WHAT IS BEING ASKED: Exclude the pictures, then copy word for word the lines running from the beginning of the records through the line with "purple rectangle: (396, 171)".

*** Opening of DATA EXTRACTS ***

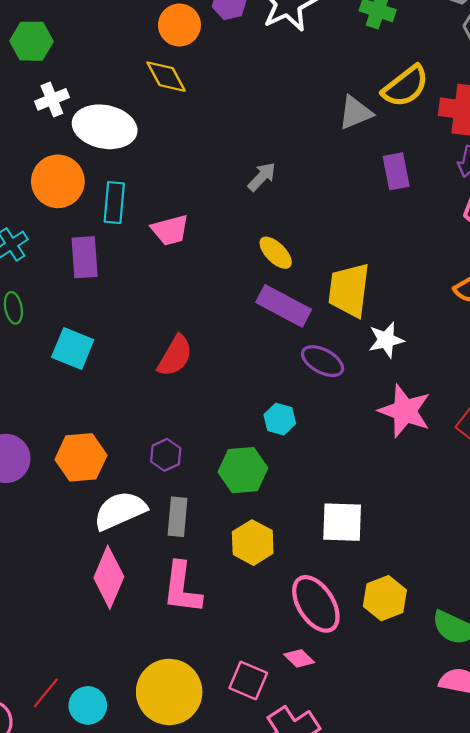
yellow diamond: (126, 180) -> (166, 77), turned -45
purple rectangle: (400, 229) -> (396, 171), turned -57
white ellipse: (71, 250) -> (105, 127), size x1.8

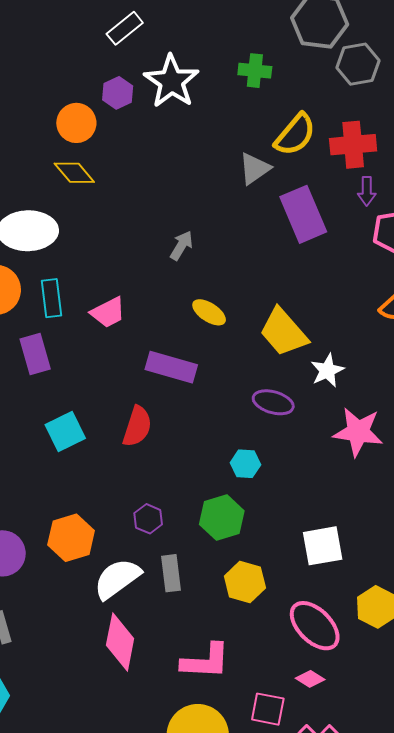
purple rectangle: (396, 171) -> (303, 214), size x1.6
yellow trapezoid: (349, 290) -> (284, 332), turned -36
purple rectangle: (284, 306) -> (171, 367), moved
cyan square: (73, 349) -> (65, 432), moved, turned -36
pink L-shape: (182, 588) -> (206, 661), moved, turned -82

*** Close of DATA EXTRACTS ***

YOUR SOLUTION:
yellow diamond: (126, 180) -> (166, 77), turned -45
purple rectangle: (400, 229) -> (396, 171), turned -57
white ellipse: (71, 250) -> (105, 127), size x1.8

purple rectangle: (396, 171) -> (303, 214), size x1.6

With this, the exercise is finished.